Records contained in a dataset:
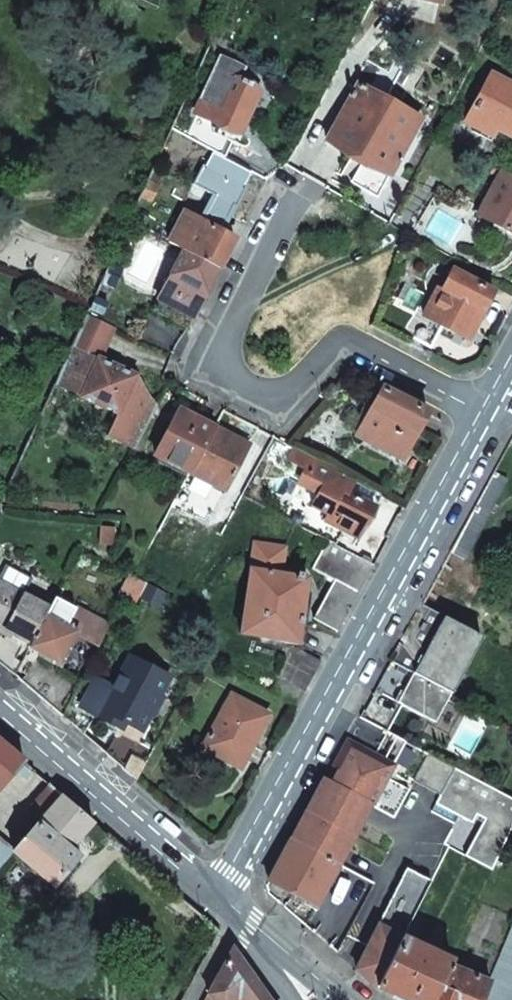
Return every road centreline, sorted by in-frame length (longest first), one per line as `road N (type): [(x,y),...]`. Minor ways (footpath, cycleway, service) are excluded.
road 1 (unclassified): [(486,416),(216,904)]
road 2 (residential): [(291,206),(218,363),(280,397),(341,345),(486,416)]
road 3 (unclassified): [(0,716),(216,904)]

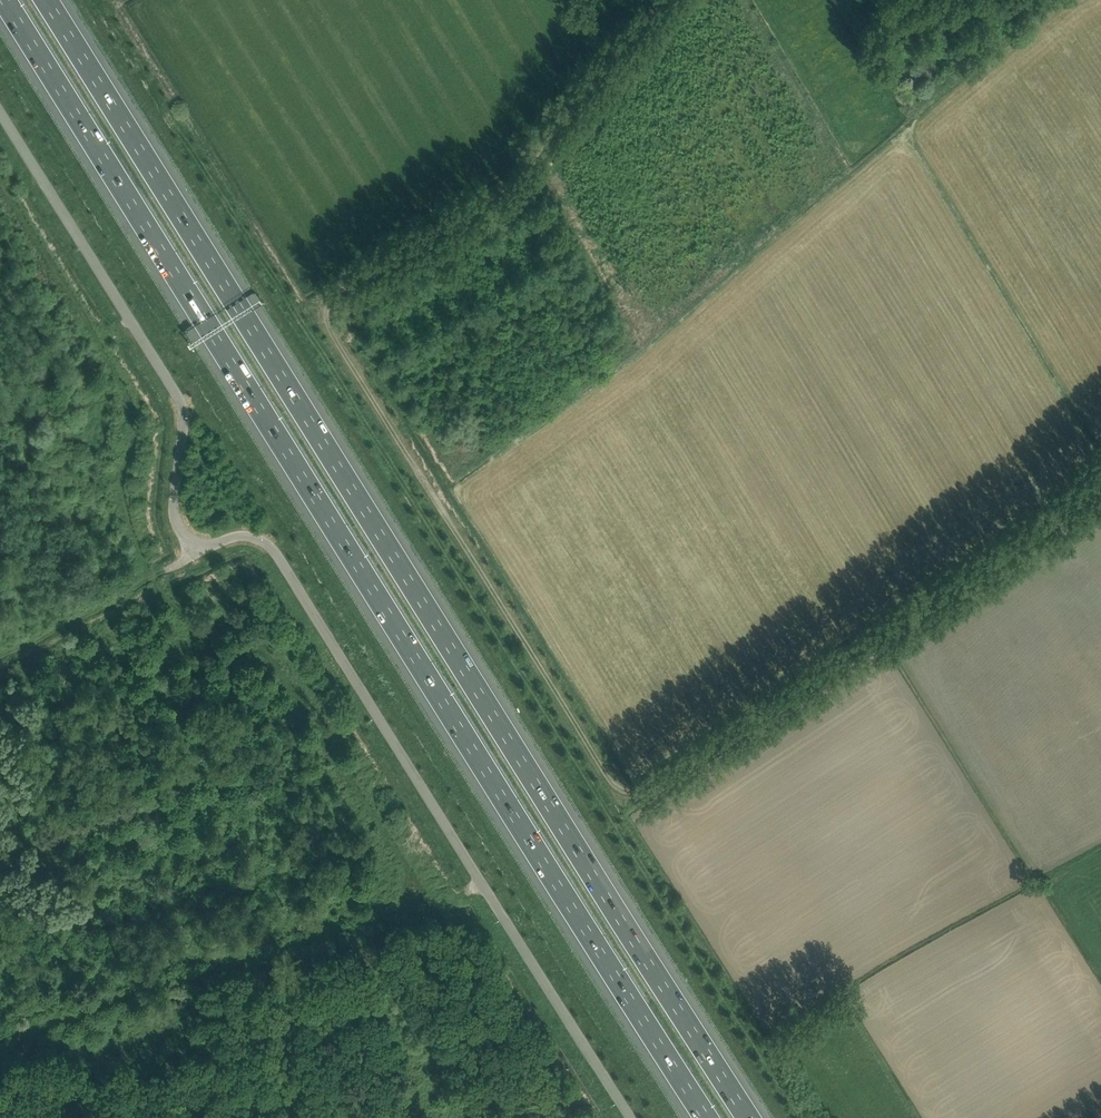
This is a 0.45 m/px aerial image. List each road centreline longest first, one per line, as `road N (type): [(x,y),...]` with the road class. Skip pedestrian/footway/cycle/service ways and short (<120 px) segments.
road 1 (track): [(1100,469),(1033,528),(649,787),(637,794),(615,786),(324,311),(336,292),(488,201),(660,0)]
road 2 (motorway): [(750,1117),(47,0)]
road 3 (motorway): [(7,0),(708,1117)]
road 4 (unclassified): [(636,1117),(272,546),(250,538),(192,543),(181,534),(174,515),(182,407),(0,111)]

#### [Task to complete]
Your task is to transcribe the line containing "This is a 0.45" and every line after it, through the last line of the data, exactly as written and with nothing more.

#### [Response]
This is a 0.45 m/px aerial image. List each road centreline longest first, one per line, as `road N (type): [(x,y),...]` with the road class. Skip pedestrian/footway/cycle/service ways and short (<120 px) segments.
road 1 (track): [(1100,469),(1033,528),(649,787),(637,794),(615,786),(324,311),(336,292),(488,201),(660,0)]
road 2 (motorway): [(750,1117),(47,0)]
road 3 (motorway): [(7,0),(708,1117)]
road 4 (unclassified): [(636,1117),(272,546),(250,538),(192,543),(181,534),(174,515),(182,407),(0,111)]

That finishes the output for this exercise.